Print every line below exactly as written, but leave the pictures behind.

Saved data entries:
· · · · · · ·

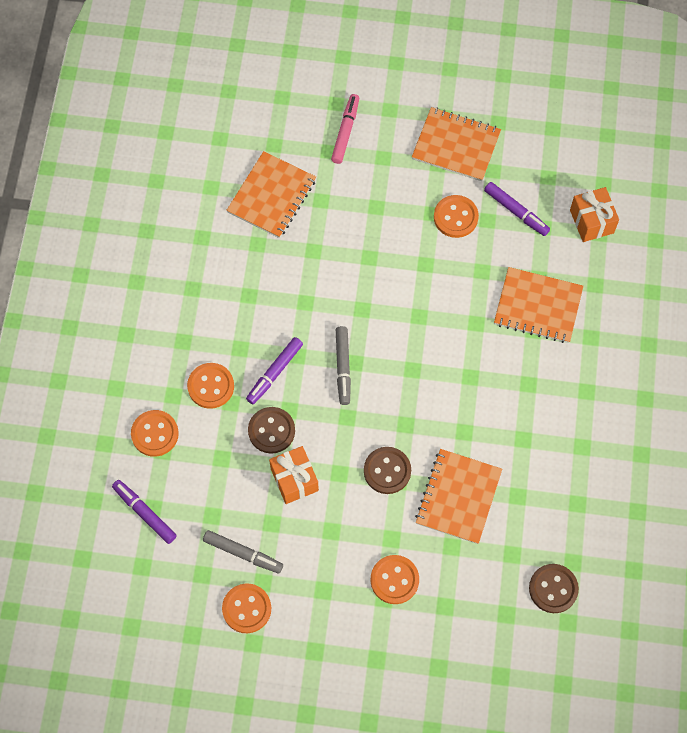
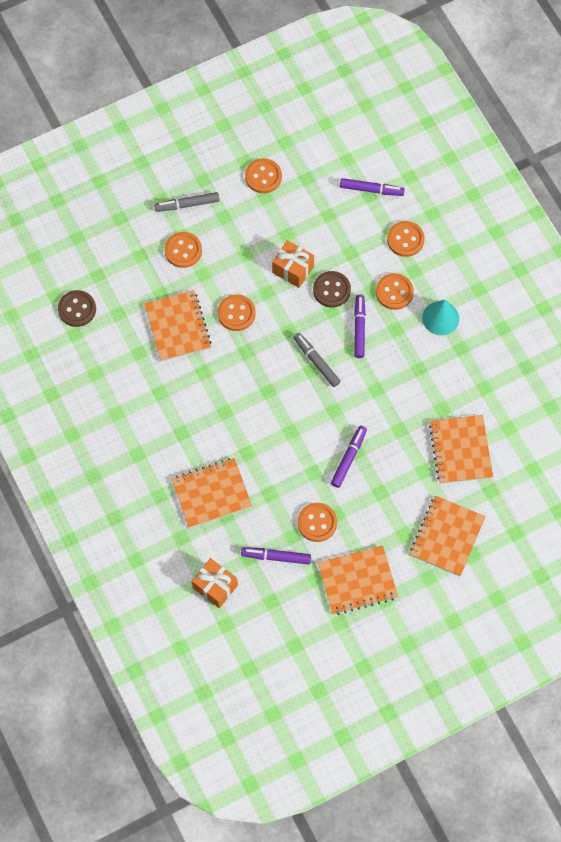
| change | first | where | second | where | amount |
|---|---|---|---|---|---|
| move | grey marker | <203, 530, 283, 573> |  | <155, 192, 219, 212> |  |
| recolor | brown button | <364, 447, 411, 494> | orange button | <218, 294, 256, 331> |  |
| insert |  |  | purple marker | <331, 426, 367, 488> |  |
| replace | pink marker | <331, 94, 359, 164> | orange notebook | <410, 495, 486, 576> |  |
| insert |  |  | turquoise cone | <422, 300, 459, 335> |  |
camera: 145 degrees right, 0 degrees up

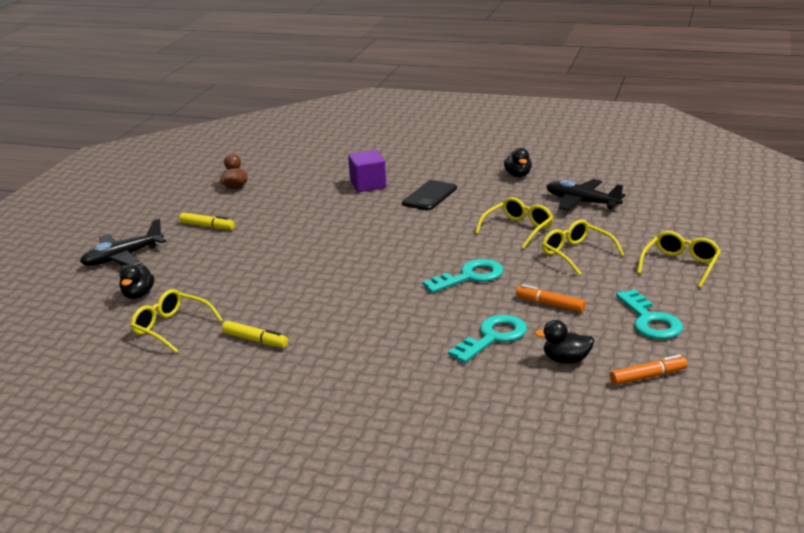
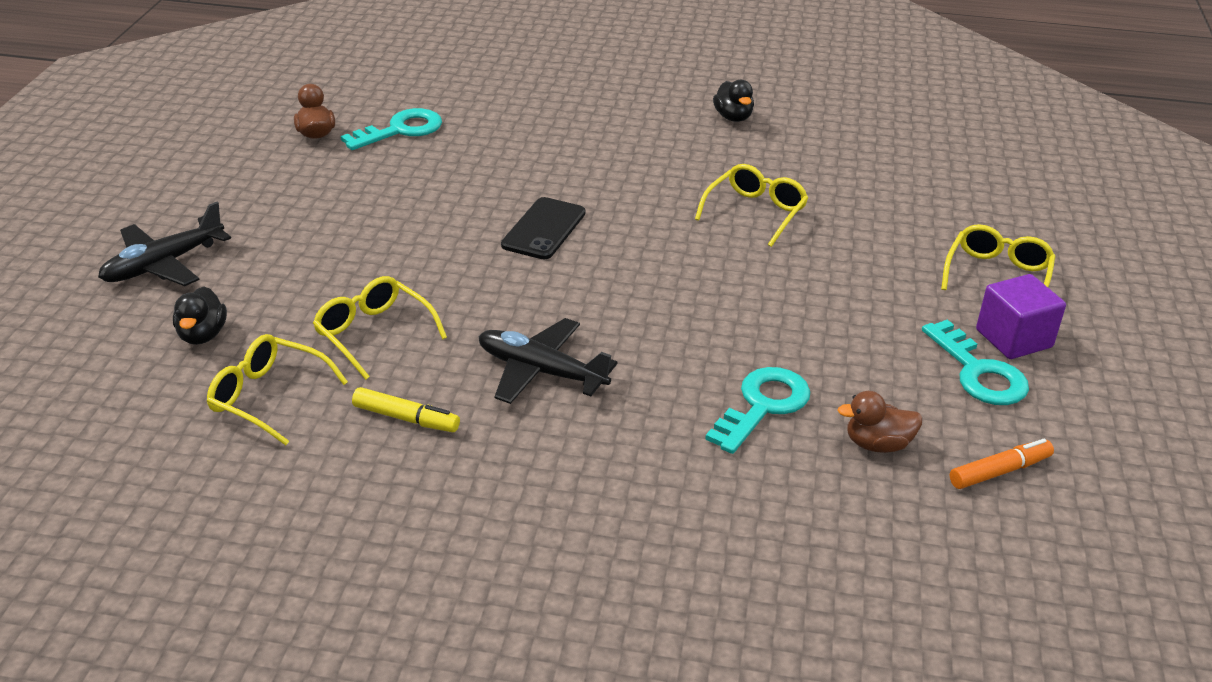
| change | first | where | second | where | amount |
|---|---|---|---|---|---|
| move | yellow glasses | <542, 219, 624, 276> |  | <313, 276, 447, 380> |  |
| move | turquoise key | <423, 259, 504, 293> |  | <341, 108, 442, 150> |  |
| move | black plane | <546, 179, 626, 211> |  | <478, 318, 618, 404> |  |
| move | black phone | <402, 180, 457, 210> |  | <501, 197, 586, 259> |  |
| recolor | black duck | <535, 320, 595, 364> | brown duck | <837, 391, 923, 453> |  |
| move | purple cube | <348, 150, 387, 192> |  | <976, 274, 1066, 359> |  |
| delete | yellow marker | <179, 212, 235, 230> |  |  |  |
| delete | orange marker | <516, 284, 586, 312> |  |  |  |
camera: 10 degrees left, 10 degrees up

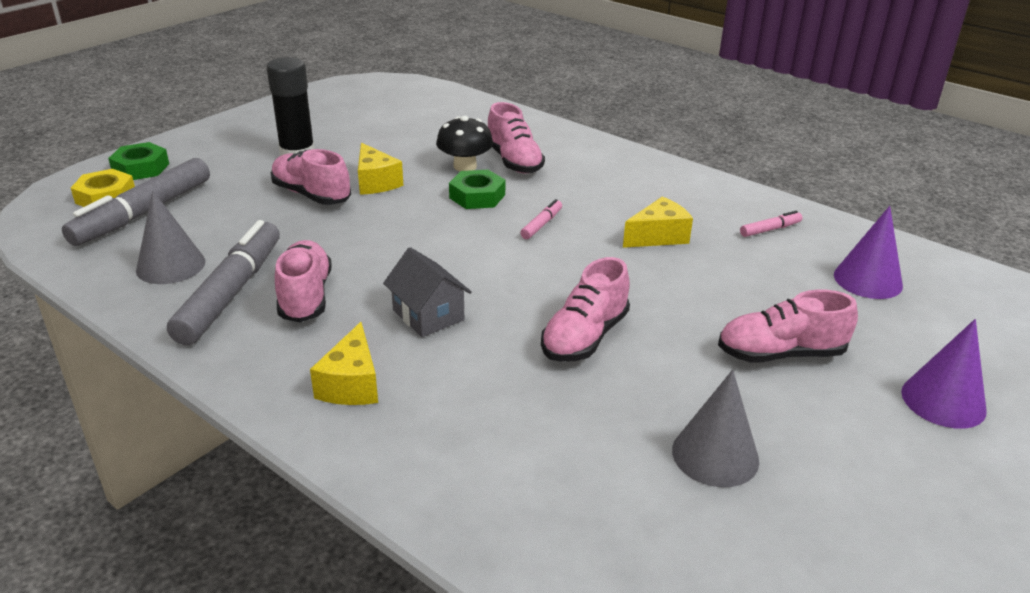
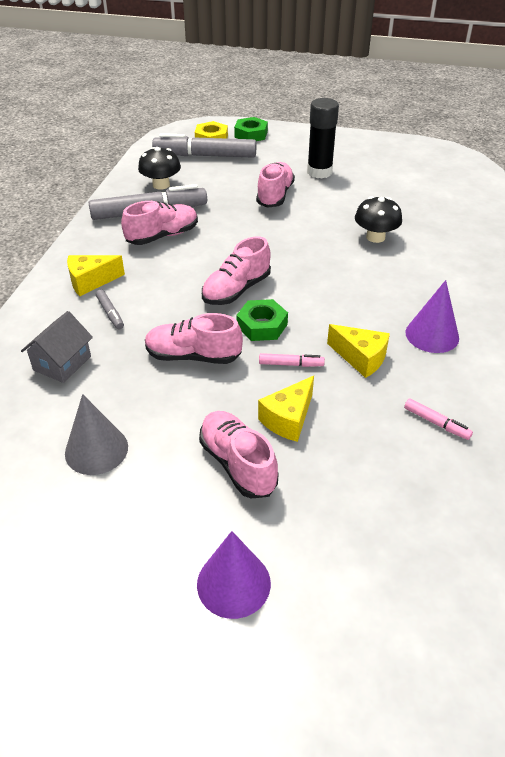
| change | first | where | second | where | amount |
|---|---|---|---|---|---|
| move | grey house | <383, 247, 472, 337> |  | <21, 311, 93, 383> |  |
| insert |  |  | grey marker | <96, 289, 124, 329> |  |
| replace | grey cone | <136, 191, 205, 284> | black mushroom | <138, 147, 181, 190> |  |
| move | pink shoe | <488, 102, 545, 174> |  | <202, 236, 271, 305> |  |
| move | green nut | <449, 170, 505, 209> |  | <236, 299, 288, 341> |  |
| move | yellow cheese | <358, 143, 403, 195> |  | <258, 376, 314, 442> |  |
| move | pink marker | <520, 199, 562, 239> |  | <259, 353, 325, 367> |  |
| move | purple cone | <834, 206, 903, 299> |  | <406, 280, 459, 353> |  |
camera: 65 degrees right, 10 degrees up

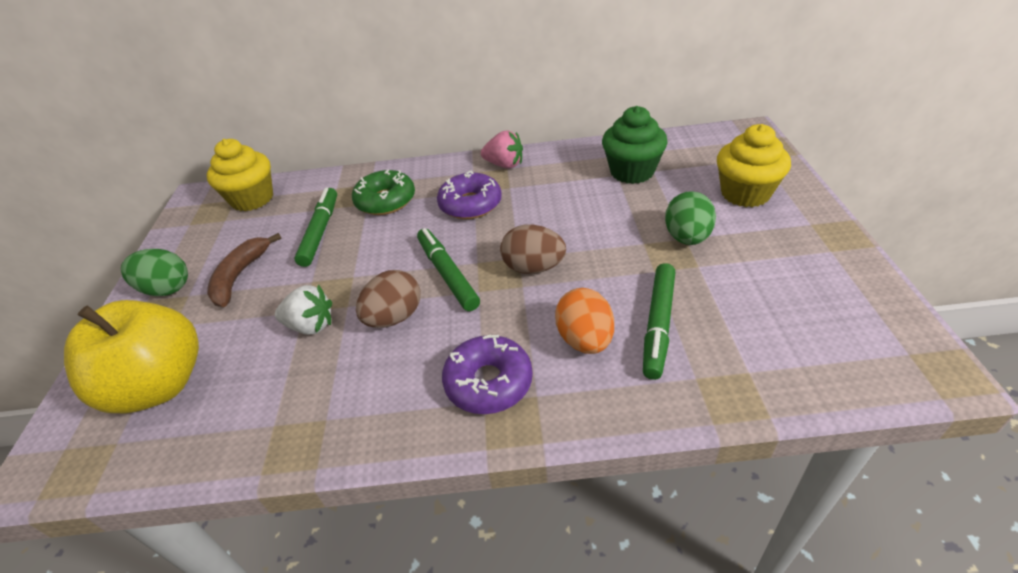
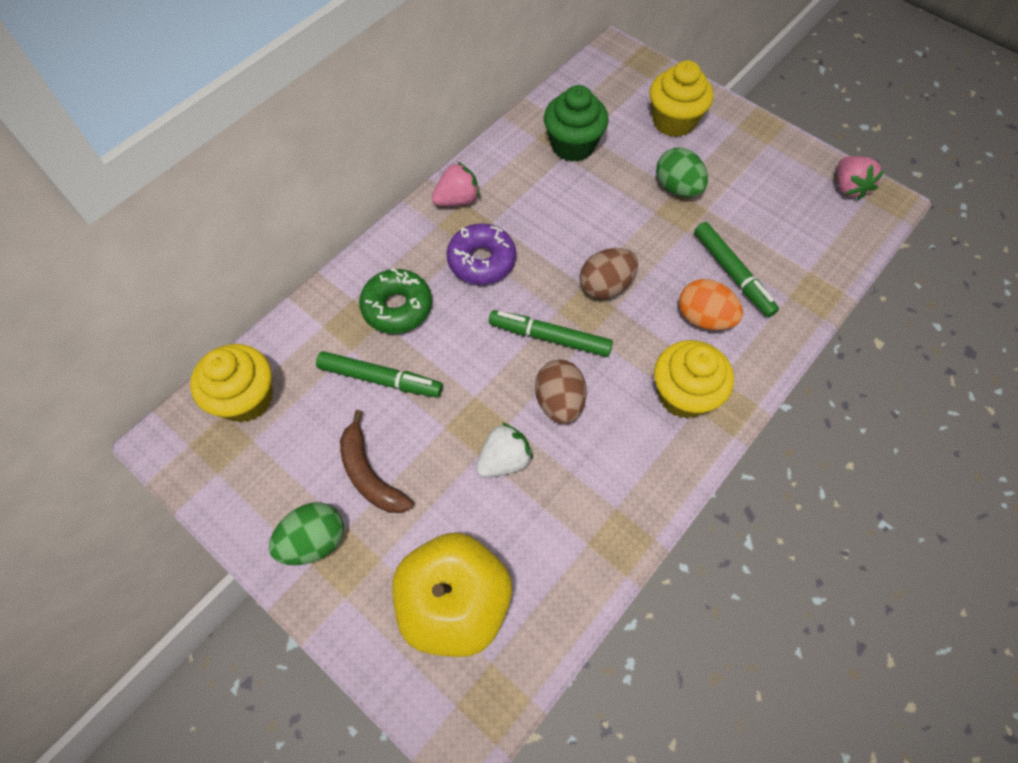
| change | first | where | second | where | amount |
|---|---|---|---|---|---|
| rotate | green marker | <294, 188, 337, 267> |  | <316, 351, 443, 397> | 150 degrees clockwise |
| replace | purple donut | <442, 334, 533, 414> | yellow cupcake | <654, 340, 734, 419> |  |
| insert |  |  | pink strawberry | <837, 156, 885, 200> |  |
camera: 50 degrees left, 20 degrees up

· · · · · · ·

SOLUTION BELOW:
| change | first | where | second | where | amount |
|---|---|---|---|---|---|
| move | grey marker | <203, 530, 283, 573> |  | <155, 192, 219, 212> |  |
| recolor | brown button | <364, 447, 411, 494> | orange button | <218, 294, 256, 331> |  |
| insert |  |  | purple marker | <331, 426, 367, 488> |  |
| replace | pink marker | <331, 94, 359, 164> | orange notebook | <410, 495, 486, 576> |  |
| insert |  |  | turquoise cone | <422, 300, 459, 335> |  |
camera: 145 degrees right, 0 degrees up

| change | first | where | second | where | amount |
|---|---|---|---|---|---|
| move | yellow glasses | <542, 219, 624, 276> |  | <313, 276, 447, 380> |  |
| move | turquoise key | <423, 259, 504, 293> |  | <341, 108, 442, 150> |  |
| move | black plane | <546, 179, 626, 211> |  | <478, 318, 618, 404> |  |
| move | black phone | <402, 180, 457, 210> |  | <501, 197, 586, 259> |  |
| recolor | black duck | <535, 320, 595, 364> | brown duck | <837, 391, 923, 453> |  |
| move | purple cube | <348, 150, 387, 192> |  | <976, 274, 1066, 359> |  |
| delete | yellow marker | <179, 212, 235, 230> |  |  |  |
| delete | orange marker | <516, 284, 586, 312> |  |  |  |
camera: 10 degrees left, 10 degrees up

| change | first | where | second | where | amount |
|---|---|---|---|---|---|
| move | grey house | <383, 247, 472, 337> |  | <21, 311, 93, 383> |  |
| insert |  |  | grey marker | <96, 289, 124, 329> |  |
| replace | grey cone | <136, 191, 205, 284> | black mushroom | <138, 147, 181, 190> |  |
| move | pink shoe | <488, 102, 545, 174> |  | <202, 236, 271, 305> |  |
| move | green nut | <449, 170, 505, 209> |  | <236, 299, 288, 341> |  |
| move | yellow cheese | <358, 143, 403, 195> |  | <258, 376, 314, 442> |  |
| move | pink marker | <520, 199, 562, 239> |  | <259, 353, 325, 367> |  |
| move | purple cone | <834, 206, 903, 299> |  | <406, 280, 459, 353> |  |
camera: 65 degrees right, 10 degrees up

| change | first | where | second | where | amount |
|---|---|---|---|---|---|
| rotate | green marker | <294, 188, 337, 267> |  | <316, 351, 443, 397> | 150 degrees clockwise |
| replace | purple donut | <442, 334, 533, 414> | yellow cupcake | <654, 340, 734, 419> |  |
| insert |  |  | pink strawberry | <837, 156, 885, 200> |  |
camera: 50 degrees left, 20 degrees up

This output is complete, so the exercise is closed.